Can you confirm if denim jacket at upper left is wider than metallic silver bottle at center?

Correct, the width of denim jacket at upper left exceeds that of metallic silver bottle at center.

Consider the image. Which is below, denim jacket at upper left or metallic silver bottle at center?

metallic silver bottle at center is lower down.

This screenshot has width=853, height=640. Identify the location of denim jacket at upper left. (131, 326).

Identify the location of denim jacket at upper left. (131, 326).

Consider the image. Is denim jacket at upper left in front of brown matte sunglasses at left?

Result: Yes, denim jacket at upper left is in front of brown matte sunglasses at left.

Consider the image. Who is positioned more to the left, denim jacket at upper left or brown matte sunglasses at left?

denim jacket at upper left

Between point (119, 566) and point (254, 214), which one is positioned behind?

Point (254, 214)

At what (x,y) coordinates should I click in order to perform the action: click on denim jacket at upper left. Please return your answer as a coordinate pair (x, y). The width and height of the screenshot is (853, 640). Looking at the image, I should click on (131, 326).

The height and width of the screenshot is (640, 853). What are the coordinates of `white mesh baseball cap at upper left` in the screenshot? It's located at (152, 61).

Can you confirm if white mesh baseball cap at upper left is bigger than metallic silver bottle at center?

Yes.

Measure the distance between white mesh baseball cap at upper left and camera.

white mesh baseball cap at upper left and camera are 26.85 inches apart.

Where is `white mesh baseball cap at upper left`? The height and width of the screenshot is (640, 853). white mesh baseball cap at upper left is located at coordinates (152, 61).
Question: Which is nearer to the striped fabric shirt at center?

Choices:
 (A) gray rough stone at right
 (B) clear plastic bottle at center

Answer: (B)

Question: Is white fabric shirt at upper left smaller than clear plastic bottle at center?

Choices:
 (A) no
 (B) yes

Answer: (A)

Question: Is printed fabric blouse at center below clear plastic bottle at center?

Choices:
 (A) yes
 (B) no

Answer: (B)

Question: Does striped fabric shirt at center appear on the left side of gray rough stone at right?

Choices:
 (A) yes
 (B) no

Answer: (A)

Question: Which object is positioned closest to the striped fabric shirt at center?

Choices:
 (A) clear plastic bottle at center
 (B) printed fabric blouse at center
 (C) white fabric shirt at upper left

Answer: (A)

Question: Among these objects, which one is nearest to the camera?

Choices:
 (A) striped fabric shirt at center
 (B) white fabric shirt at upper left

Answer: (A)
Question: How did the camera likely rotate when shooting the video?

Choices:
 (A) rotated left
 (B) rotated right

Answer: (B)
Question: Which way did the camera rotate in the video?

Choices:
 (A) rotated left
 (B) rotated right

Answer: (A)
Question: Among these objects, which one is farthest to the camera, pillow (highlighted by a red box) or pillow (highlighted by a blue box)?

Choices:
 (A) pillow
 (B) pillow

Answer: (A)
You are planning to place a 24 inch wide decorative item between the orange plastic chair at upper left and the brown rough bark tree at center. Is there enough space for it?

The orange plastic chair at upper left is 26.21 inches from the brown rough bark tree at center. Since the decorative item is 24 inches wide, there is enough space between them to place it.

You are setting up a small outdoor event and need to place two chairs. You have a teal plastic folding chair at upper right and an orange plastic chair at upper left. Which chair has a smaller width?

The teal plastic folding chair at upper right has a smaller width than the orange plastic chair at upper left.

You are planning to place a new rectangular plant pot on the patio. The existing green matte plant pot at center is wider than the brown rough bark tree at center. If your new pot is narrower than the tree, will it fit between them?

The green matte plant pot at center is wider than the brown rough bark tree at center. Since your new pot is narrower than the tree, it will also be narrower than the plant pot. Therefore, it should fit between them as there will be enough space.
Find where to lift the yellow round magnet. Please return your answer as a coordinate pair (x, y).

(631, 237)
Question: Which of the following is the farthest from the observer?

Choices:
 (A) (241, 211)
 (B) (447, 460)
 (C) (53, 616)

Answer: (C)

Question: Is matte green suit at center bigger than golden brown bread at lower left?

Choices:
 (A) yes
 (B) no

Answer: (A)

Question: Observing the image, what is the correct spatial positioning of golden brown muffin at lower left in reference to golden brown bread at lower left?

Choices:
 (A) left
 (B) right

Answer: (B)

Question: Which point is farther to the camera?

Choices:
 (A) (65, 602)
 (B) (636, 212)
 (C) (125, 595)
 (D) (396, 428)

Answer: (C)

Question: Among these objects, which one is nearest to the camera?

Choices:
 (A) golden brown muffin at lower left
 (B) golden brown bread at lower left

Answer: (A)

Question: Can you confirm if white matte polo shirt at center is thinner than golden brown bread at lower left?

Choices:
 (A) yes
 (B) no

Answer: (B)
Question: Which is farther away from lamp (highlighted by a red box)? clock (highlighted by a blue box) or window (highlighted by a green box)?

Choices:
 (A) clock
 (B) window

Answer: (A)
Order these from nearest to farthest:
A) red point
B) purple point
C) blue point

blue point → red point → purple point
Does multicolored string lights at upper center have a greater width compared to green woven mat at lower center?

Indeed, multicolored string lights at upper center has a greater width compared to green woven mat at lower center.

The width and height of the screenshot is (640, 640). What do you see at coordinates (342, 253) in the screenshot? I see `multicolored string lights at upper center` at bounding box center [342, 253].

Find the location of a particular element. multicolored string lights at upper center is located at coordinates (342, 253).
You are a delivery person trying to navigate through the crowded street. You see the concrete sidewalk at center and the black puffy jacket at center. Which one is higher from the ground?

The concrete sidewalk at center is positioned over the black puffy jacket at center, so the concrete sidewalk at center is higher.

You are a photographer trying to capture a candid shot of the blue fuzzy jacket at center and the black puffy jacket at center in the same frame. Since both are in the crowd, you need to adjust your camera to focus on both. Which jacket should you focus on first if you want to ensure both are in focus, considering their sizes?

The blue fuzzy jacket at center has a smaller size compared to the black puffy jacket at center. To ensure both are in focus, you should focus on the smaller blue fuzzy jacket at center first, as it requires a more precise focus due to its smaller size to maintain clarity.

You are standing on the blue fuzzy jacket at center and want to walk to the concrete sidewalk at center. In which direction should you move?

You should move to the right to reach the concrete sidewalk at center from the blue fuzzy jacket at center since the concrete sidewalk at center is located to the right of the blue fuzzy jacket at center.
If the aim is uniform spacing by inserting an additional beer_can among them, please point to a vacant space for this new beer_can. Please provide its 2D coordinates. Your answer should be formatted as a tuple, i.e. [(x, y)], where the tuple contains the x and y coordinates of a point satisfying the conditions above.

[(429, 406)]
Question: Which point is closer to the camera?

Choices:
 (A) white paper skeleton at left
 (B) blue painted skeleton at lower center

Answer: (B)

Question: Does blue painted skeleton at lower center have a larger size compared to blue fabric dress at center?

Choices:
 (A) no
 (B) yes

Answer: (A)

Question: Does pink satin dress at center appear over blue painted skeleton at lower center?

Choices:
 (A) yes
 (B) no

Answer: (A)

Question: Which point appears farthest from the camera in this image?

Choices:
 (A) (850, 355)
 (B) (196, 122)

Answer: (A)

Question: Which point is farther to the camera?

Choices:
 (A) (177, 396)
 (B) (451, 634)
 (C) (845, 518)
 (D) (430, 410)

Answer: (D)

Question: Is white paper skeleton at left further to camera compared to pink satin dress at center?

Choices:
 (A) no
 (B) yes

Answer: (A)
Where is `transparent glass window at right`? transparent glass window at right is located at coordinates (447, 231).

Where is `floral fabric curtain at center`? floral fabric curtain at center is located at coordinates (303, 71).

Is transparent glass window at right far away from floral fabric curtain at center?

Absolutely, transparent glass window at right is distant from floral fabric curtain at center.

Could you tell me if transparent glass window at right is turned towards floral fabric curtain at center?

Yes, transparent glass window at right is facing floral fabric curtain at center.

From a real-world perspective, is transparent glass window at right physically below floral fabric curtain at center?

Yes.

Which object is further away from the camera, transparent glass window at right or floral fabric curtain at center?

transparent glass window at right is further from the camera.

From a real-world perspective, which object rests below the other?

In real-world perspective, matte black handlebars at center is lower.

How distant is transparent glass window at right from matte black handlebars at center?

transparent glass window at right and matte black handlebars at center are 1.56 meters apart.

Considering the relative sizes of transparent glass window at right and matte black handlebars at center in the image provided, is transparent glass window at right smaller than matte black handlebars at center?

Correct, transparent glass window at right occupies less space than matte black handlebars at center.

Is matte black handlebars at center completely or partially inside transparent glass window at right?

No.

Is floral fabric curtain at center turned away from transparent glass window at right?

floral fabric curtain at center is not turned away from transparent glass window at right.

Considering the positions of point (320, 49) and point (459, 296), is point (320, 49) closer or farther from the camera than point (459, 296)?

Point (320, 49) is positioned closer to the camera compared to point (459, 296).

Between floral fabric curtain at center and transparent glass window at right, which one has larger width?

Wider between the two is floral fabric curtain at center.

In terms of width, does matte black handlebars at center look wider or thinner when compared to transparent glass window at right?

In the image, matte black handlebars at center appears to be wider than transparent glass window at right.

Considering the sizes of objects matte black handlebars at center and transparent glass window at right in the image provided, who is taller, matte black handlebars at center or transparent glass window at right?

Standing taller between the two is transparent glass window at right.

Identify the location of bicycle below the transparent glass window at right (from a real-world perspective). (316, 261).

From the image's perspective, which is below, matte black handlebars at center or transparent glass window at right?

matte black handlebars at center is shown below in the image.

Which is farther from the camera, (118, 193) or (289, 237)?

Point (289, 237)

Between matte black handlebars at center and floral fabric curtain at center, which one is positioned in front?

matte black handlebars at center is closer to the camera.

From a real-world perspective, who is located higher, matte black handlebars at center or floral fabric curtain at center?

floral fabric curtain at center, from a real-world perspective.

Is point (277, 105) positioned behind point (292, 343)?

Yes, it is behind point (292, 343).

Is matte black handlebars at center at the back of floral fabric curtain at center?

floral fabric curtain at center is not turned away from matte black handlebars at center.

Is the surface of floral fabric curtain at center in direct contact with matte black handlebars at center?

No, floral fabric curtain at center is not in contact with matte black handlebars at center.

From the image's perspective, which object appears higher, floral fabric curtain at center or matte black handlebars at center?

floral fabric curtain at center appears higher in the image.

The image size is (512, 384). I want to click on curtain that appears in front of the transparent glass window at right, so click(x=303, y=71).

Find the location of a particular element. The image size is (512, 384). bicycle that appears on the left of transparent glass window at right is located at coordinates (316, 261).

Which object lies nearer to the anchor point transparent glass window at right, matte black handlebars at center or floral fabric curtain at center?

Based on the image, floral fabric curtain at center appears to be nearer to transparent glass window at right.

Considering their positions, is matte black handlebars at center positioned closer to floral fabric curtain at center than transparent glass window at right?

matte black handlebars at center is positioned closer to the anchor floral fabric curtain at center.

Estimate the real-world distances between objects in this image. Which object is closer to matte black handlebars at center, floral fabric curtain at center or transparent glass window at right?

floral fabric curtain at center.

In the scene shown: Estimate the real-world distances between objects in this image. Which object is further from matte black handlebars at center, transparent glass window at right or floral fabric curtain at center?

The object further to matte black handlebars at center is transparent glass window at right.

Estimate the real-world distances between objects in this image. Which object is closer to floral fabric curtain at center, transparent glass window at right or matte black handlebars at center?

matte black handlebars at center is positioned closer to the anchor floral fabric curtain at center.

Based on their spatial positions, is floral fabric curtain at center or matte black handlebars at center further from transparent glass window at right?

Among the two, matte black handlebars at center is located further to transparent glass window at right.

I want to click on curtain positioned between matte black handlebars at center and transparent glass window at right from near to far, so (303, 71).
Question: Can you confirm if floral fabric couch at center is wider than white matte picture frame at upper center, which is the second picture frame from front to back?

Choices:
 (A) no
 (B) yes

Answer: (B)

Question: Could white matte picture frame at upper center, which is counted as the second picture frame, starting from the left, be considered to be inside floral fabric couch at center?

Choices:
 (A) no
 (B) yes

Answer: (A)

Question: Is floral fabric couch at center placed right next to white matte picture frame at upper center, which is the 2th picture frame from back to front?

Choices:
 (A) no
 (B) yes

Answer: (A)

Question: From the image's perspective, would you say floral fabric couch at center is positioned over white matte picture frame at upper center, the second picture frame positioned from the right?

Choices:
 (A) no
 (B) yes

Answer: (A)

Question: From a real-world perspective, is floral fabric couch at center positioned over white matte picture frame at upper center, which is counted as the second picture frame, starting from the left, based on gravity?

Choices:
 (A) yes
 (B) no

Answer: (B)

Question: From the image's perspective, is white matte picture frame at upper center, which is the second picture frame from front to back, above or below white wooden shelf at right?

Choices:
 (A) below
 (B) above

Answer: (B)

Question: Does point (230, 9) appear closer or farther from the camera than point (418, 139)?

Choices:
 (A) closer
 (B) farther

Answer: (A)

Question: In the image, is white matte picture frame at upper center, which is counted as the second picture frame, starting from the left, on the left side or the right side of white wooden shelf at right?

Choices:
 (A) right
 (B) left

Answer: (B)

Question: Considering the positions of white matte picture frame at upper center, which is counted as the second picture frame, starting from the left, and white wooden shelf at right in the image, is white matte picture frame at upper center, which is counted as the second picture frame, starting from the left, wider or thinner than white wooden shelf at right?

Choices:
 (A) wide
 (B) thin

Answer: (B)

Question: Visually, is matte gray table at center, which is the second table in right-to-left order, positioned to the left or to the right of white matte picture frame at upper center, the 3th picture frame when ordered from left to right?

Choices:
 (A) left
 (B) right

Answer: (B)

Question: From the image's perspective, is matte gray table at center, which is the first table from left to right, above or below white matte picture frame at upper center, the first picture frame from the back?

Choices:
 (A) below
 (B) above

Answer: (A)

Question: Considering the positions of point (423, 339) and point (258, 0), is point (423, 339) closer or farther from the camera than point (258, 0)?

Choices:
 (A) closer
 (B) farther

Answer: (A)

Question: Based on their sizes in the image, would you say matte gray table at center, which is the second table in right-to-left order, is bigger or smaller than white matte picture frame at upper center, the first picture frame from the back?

Given exercise: Can you output, word for word, the lines of the listing starting at the line containing "Indeed, multicolored string" and ending at the line containing "The width and height of the screenshot is (640, 640).", with both of those lines included?

Solution:
Indeed, multicolored string lights at upper center has a greater width compared to green woven mat at lower center.

The width and height of the screenshot is (640, 640). What do you see at coordinates (342, 253) in the screenshot? I see `multicolored string lights at upper center` at bounding box center [342, 253].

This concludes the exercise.